<<<<

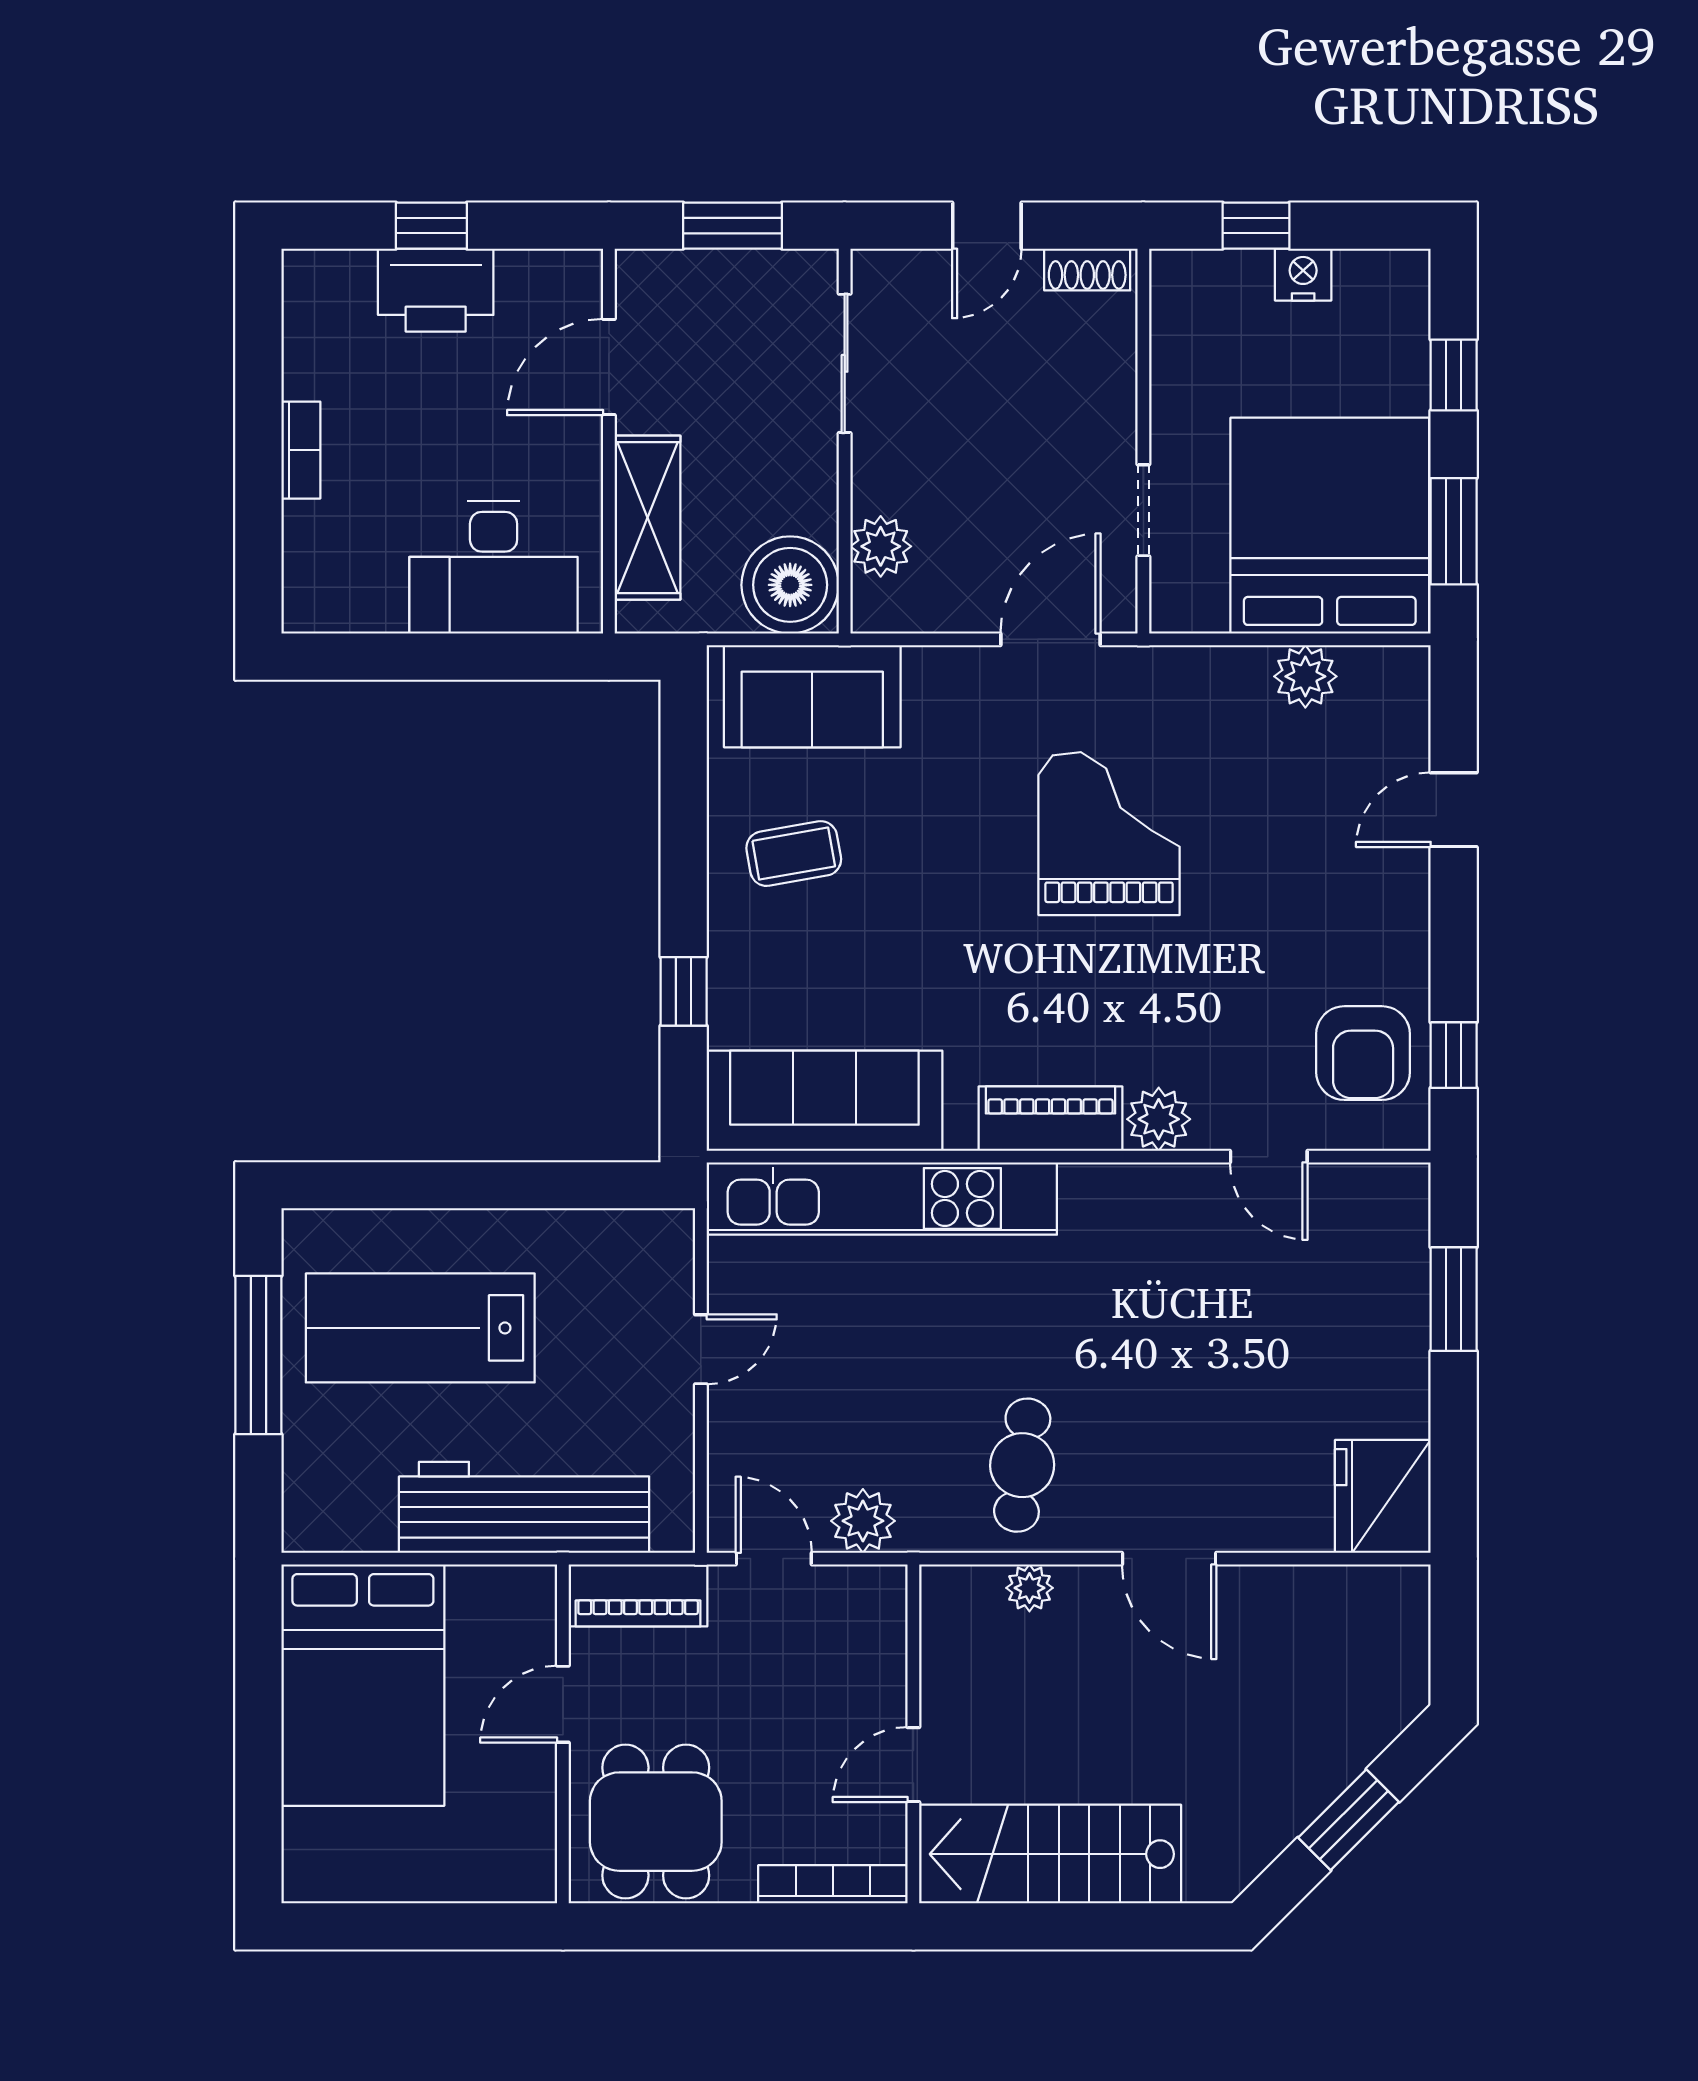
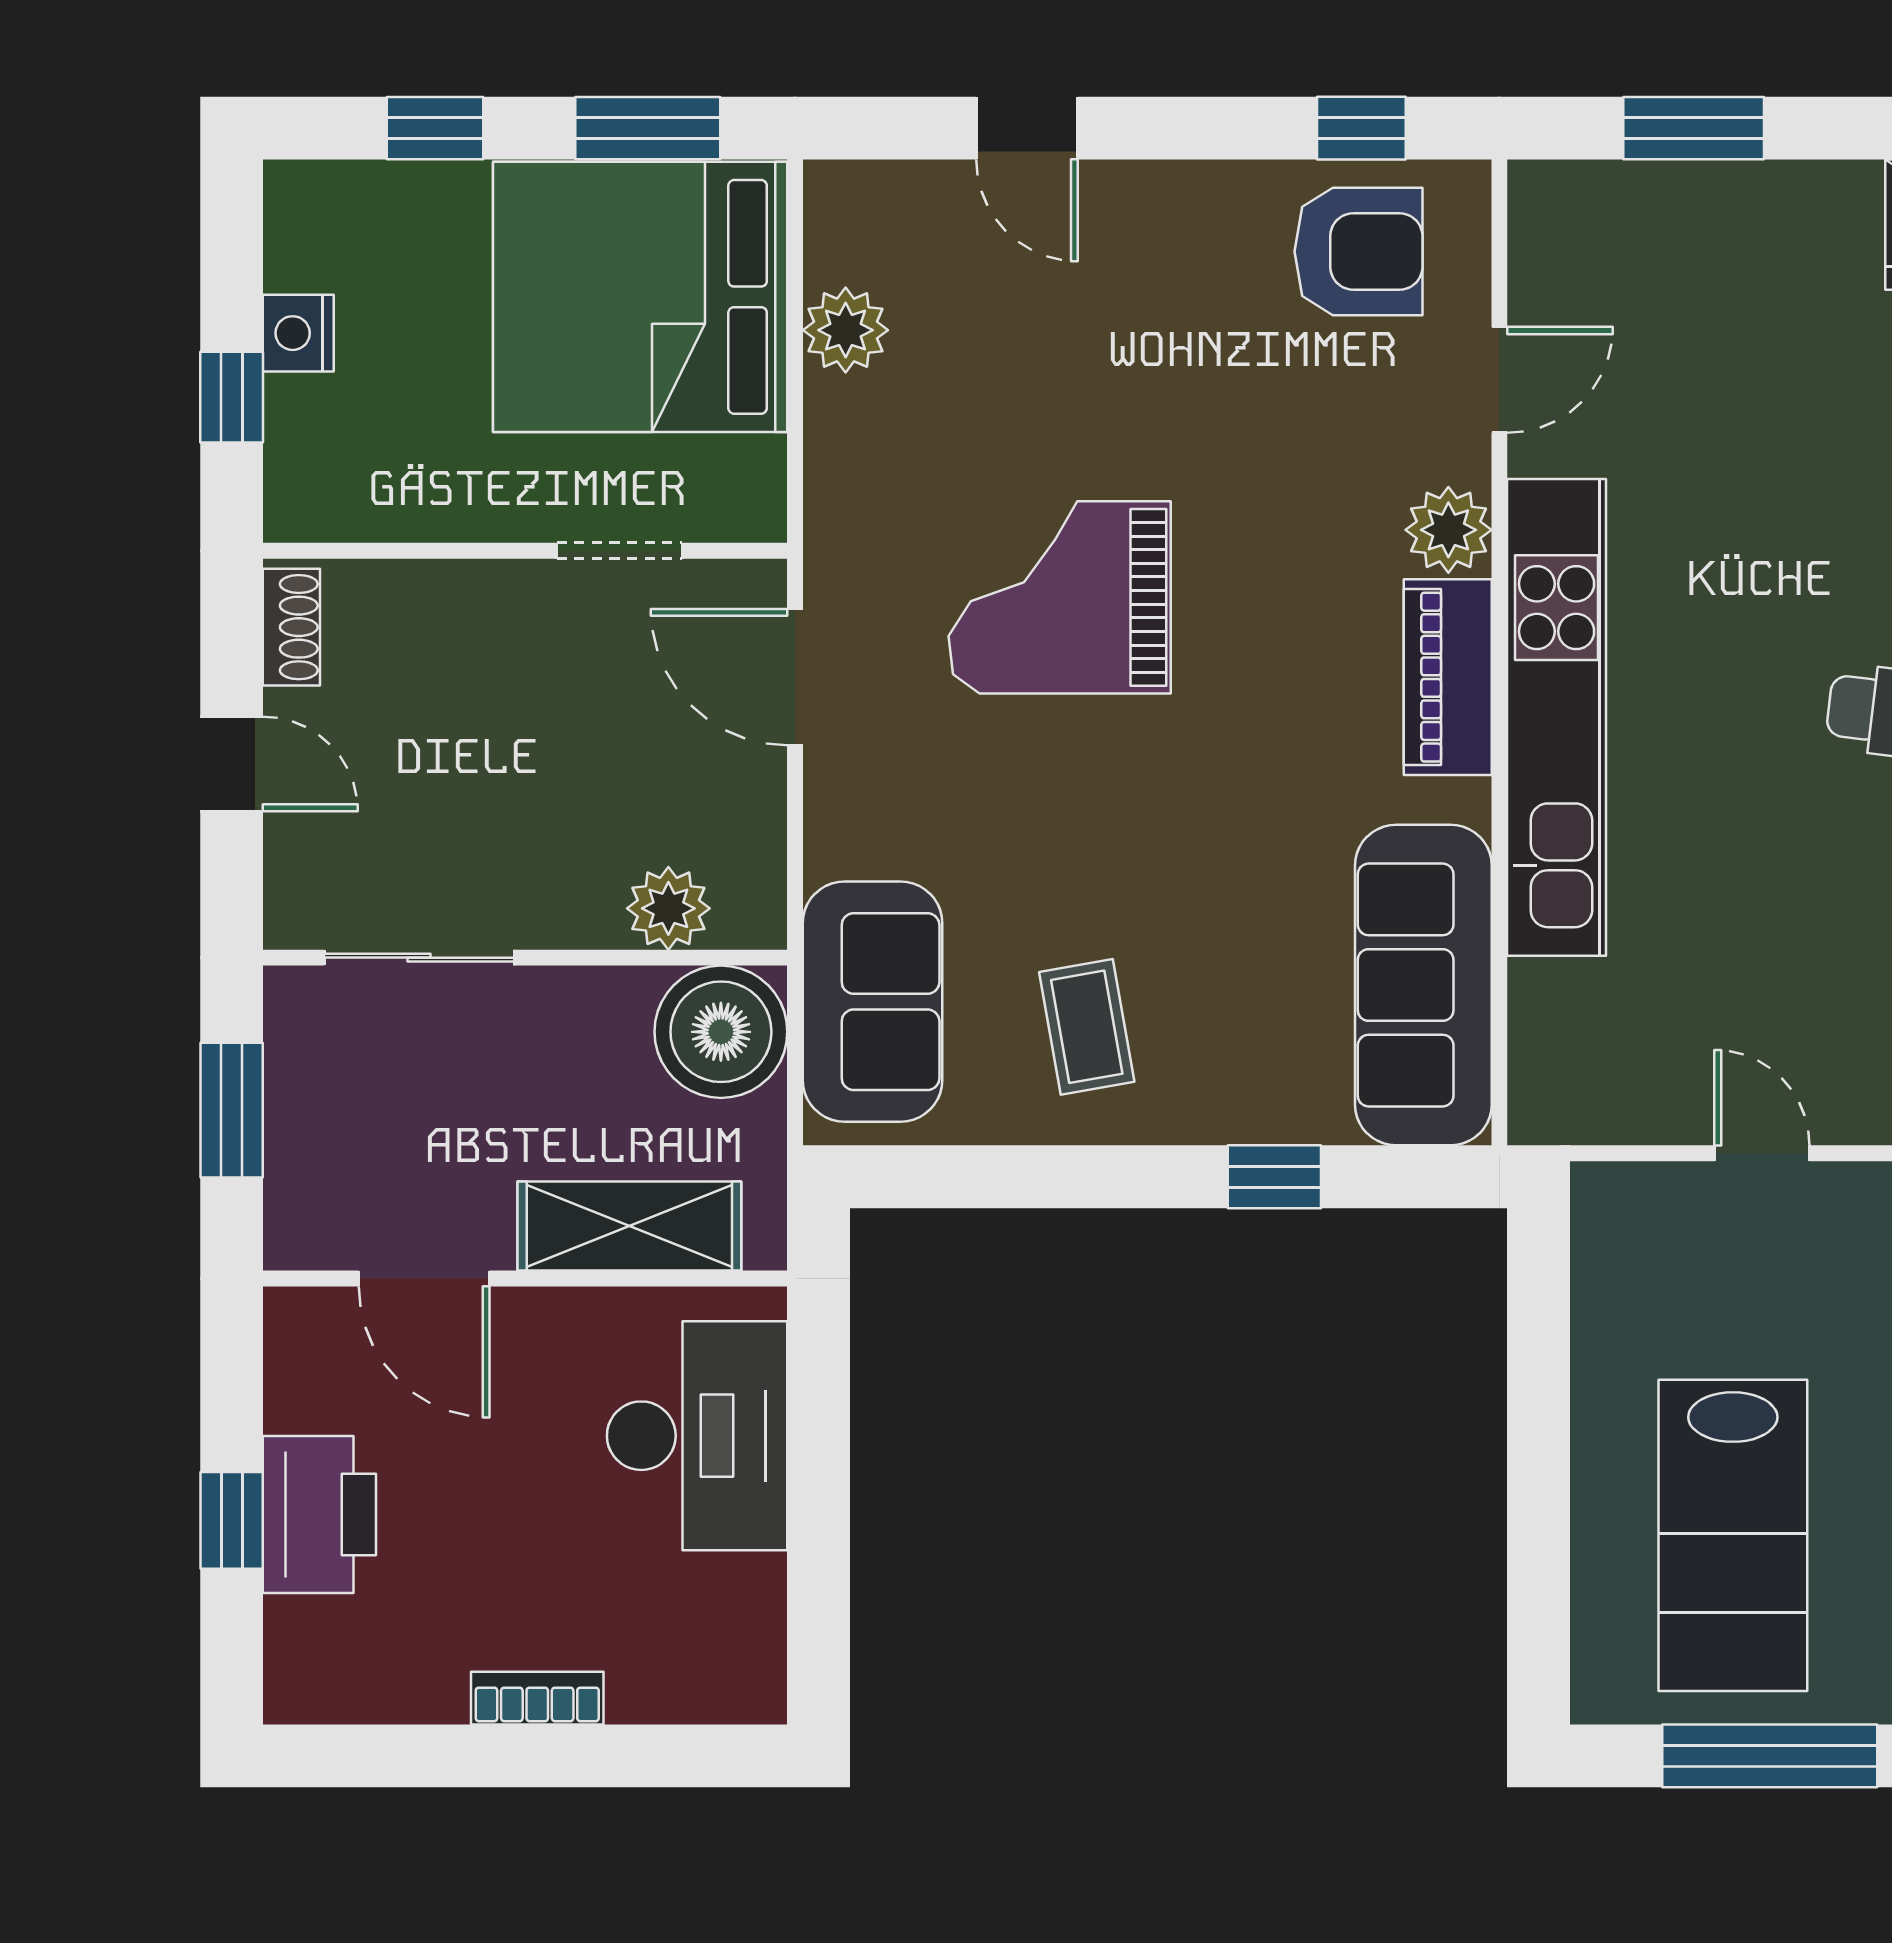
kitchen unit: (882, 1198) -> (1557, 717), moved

>>>>
<<<<

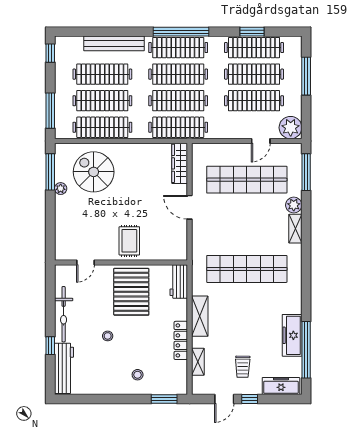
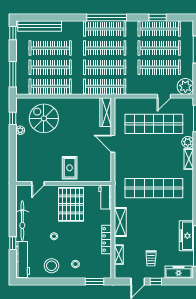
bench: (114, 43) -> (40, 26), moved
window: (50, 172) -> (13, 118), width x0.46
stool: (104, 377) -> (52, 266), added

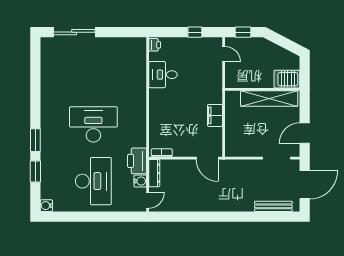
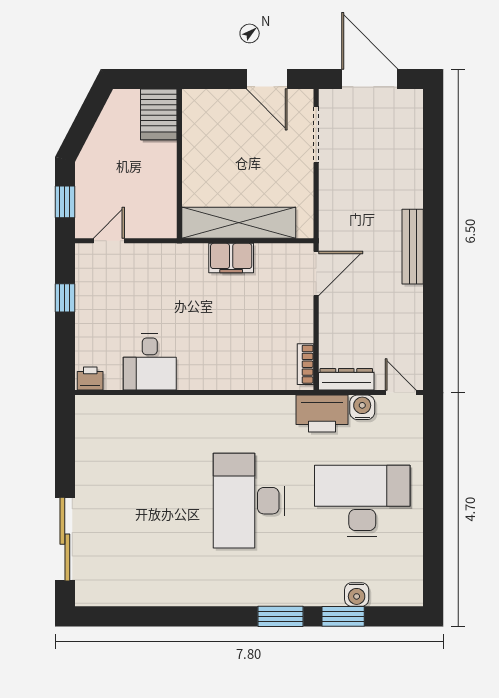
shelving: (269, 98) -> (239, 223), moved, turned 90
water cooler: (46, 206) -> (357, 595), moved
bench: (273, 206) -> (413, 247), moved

>>>>

## The task
Only the lines above from the line with "shelving: (269, 98)" to the line with "bench: (273, 206) -> (413, 247), moved", those two lines included, should be reproduced exactly.

## Answer area
shelving: (269, 98) -> (239, 223), moved, turned 90
water cooler: (46, 206) -> (357, 595), moved
bench: (273, 206) -> (413, 247), moved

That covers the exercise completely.